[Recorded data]
=-=-=

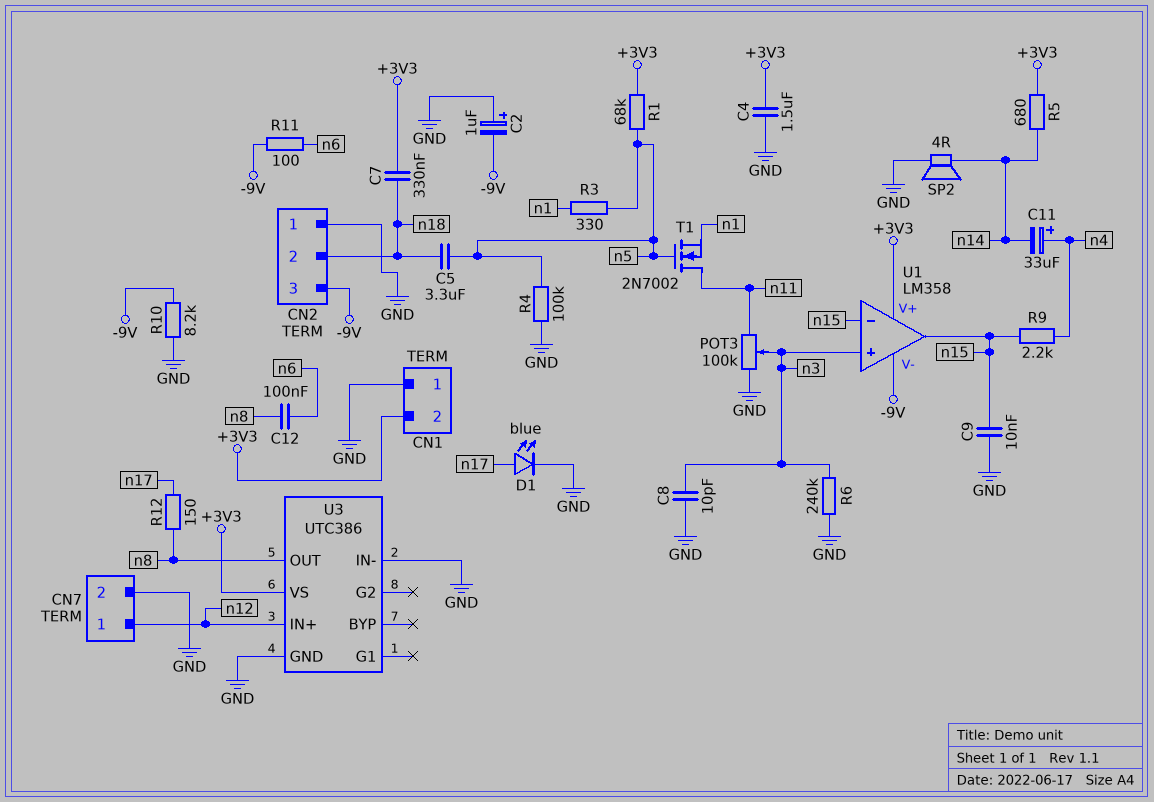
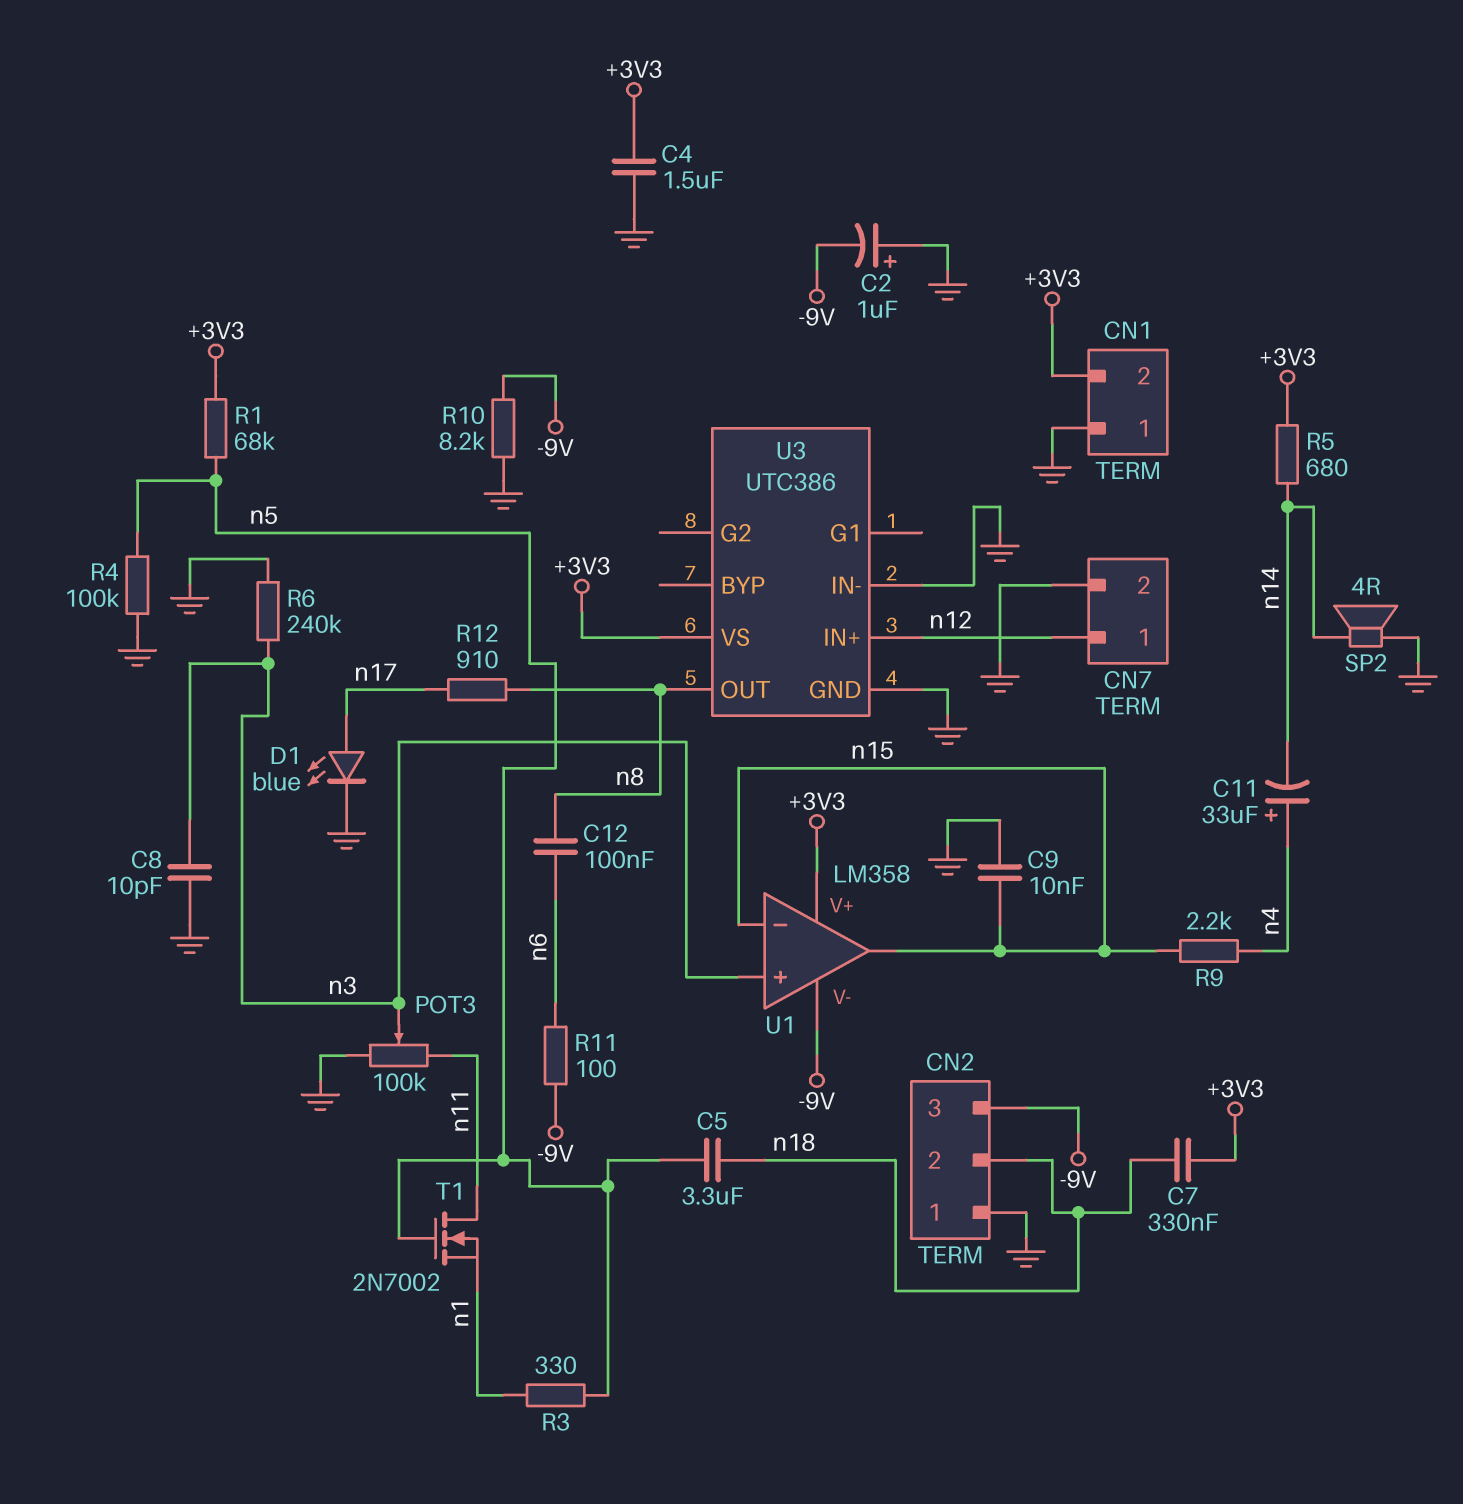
R12: 150 (n8, n17) -> 910 (n8, n17)

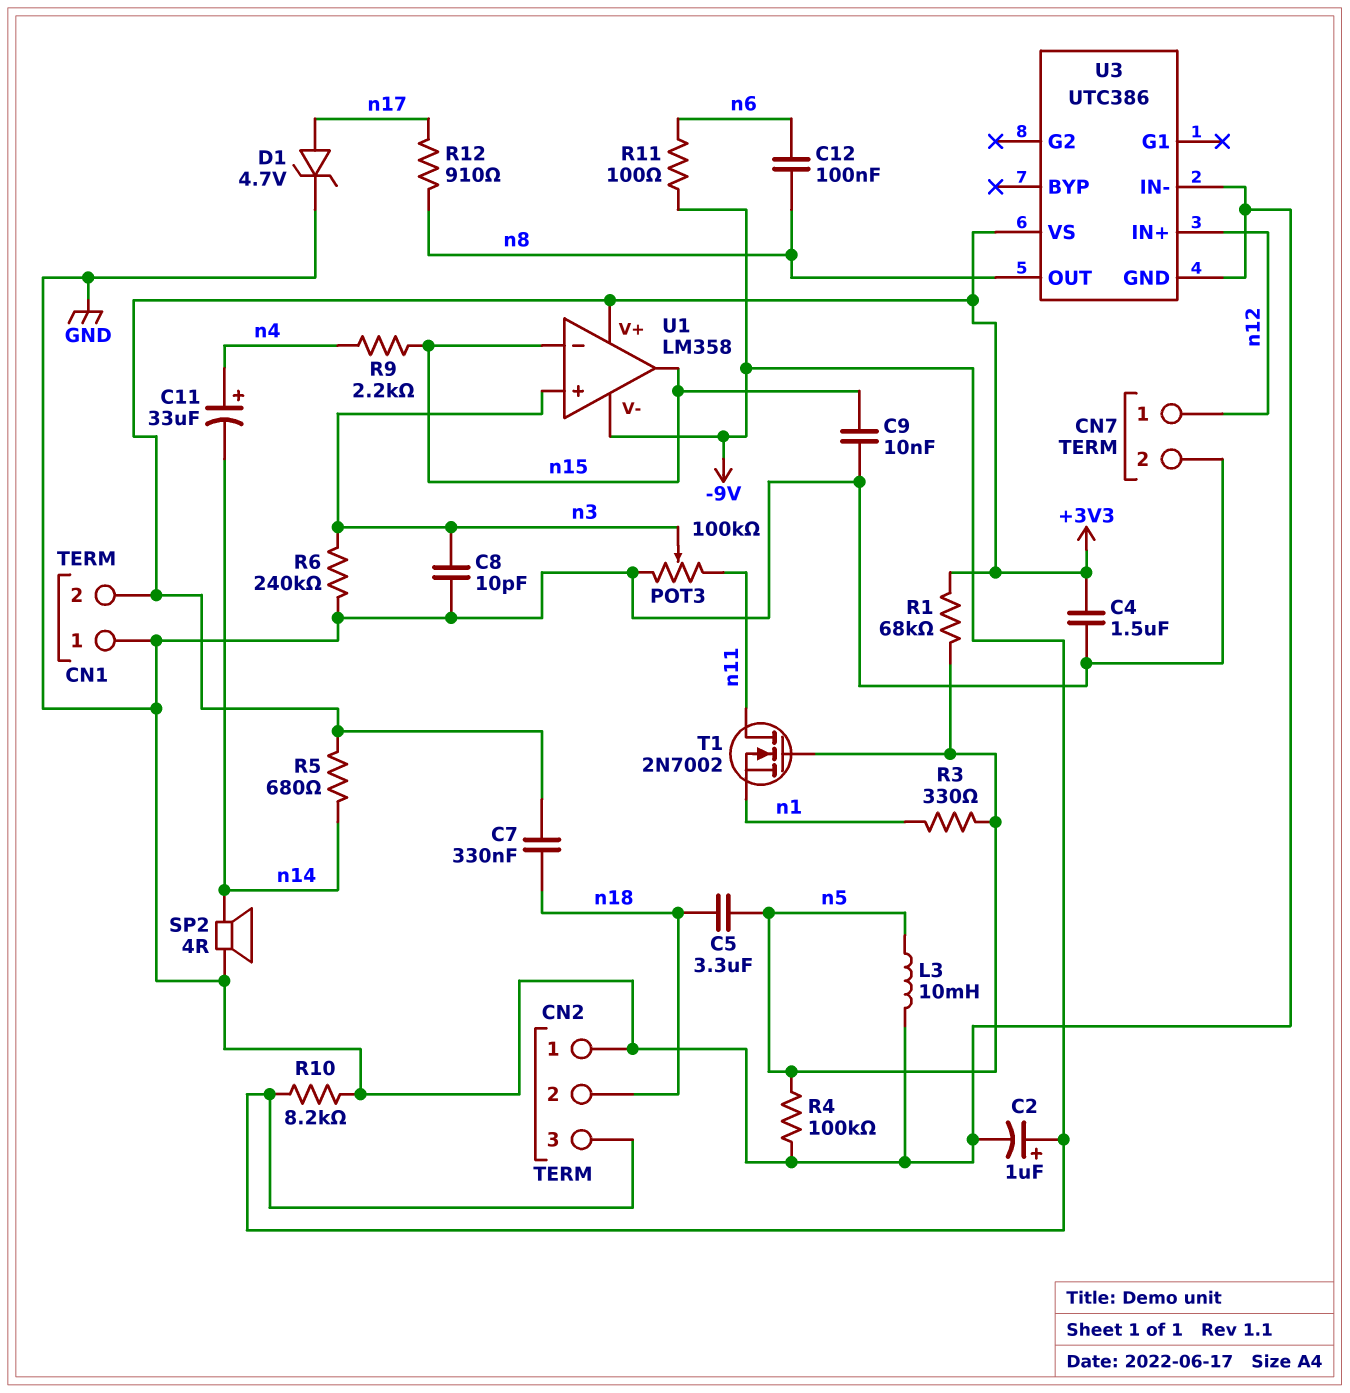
C2: 1uF (plus GND, minus -9V) -> 1uF (plus -9V, minus GND)
D1: LED blue (A n17, K GND) -> zener 4.7V (A n17, K GND)
L3: none -> 10mH (GND, n5)

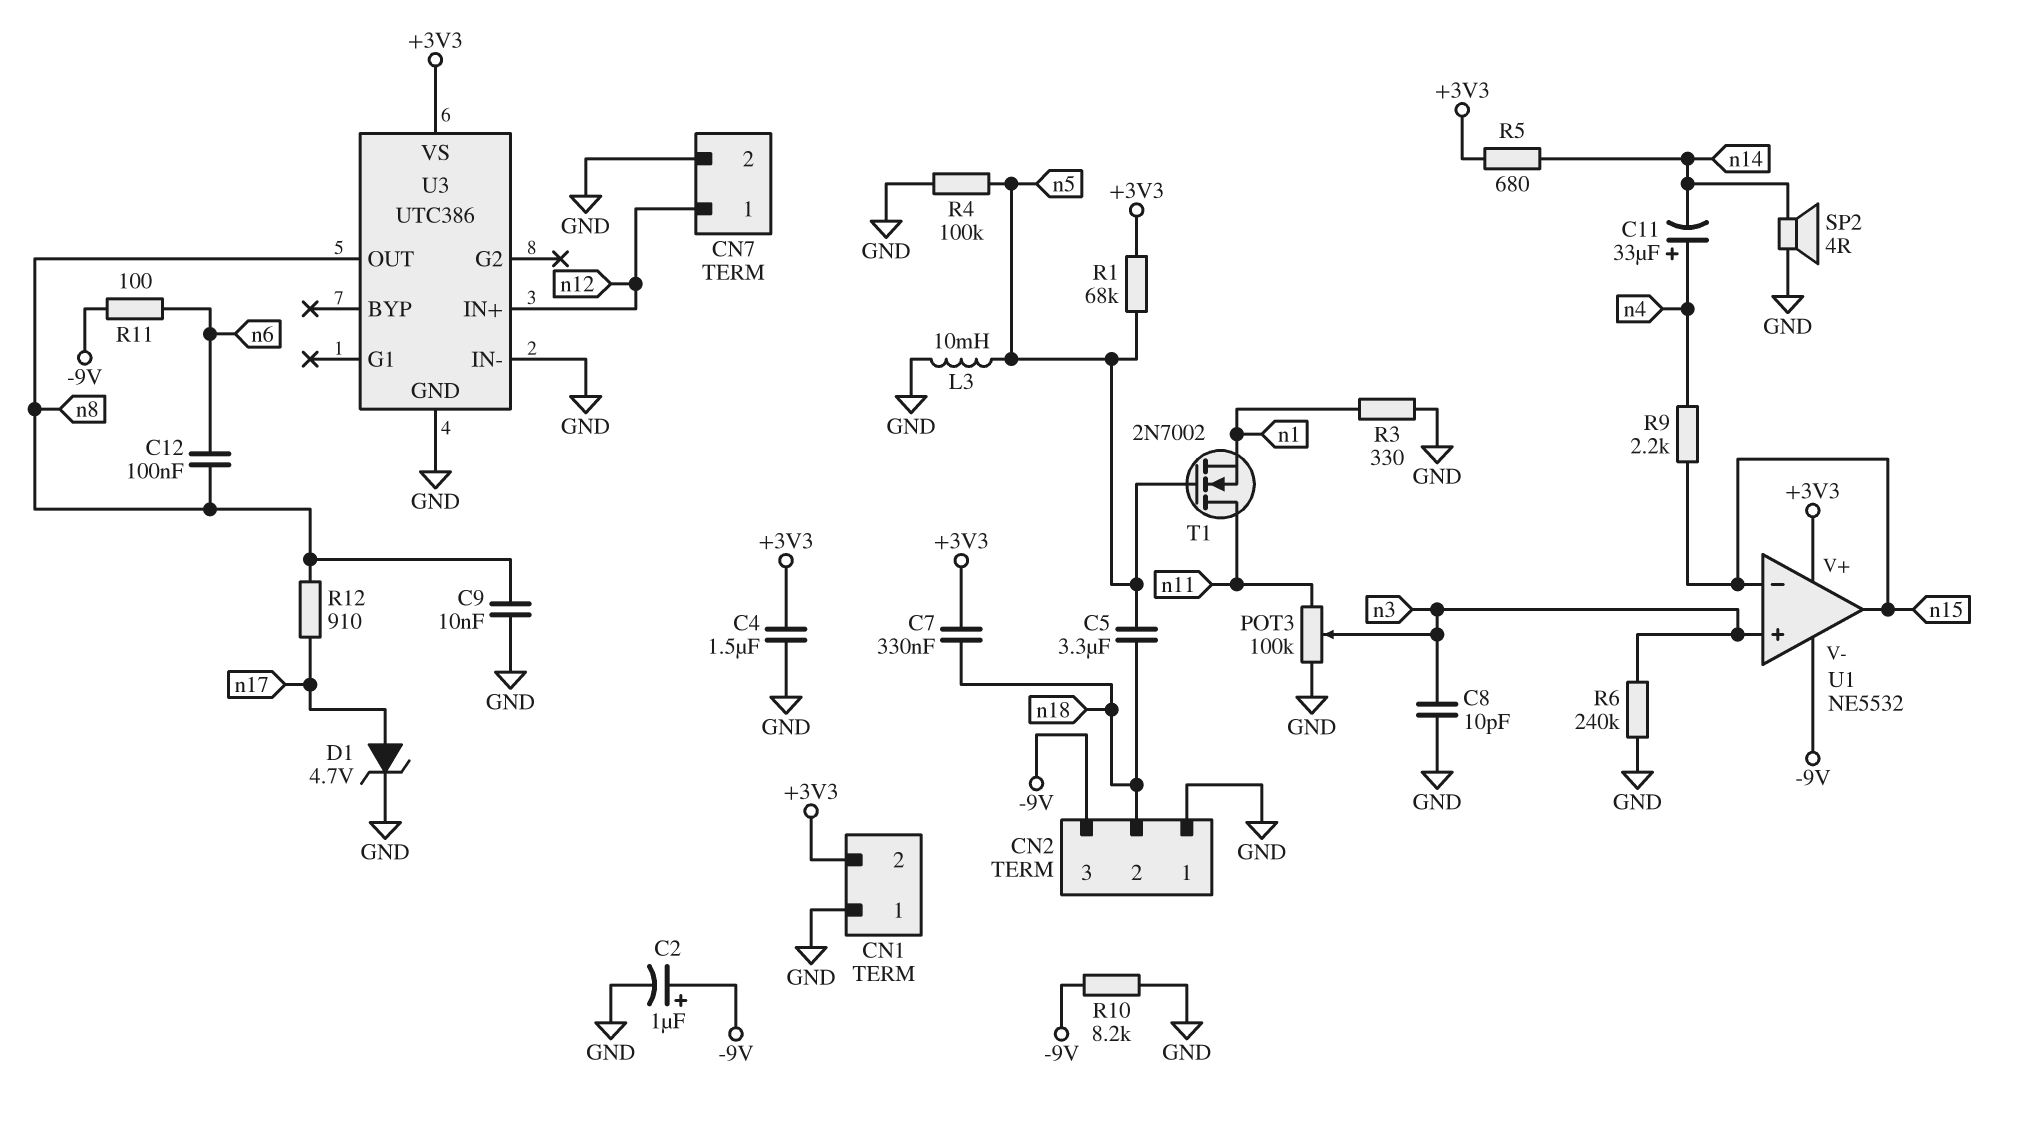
C9: 10nF (GND, n15) -> 10nF (GND, n8)
R3: 330 (n1, n5) -> 330 (GND, n1)
U1: LM358 -> NE5532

=-=-=

* _Exercise details_:
In the copy, include every entry above exactly and leave out each picture.

* _Reply to the task_:
R12: 150 (n8, n17) -> 910 (n8, n17)

C2: 1uF (plus GND, minus -9V) -> 1uF (plus -9V, minus GND)
D1: LED blue (A n17, K GND) -> zener 4.7V (A n17, K GND)
L3: none -> 10mH (GND, n5)

C9: 10nF (GND, n15) -> 10nF (GND, n8)
R3: 330 (n1, n5) -> 330 (GND, n1)
U1: LM358 -> NE5532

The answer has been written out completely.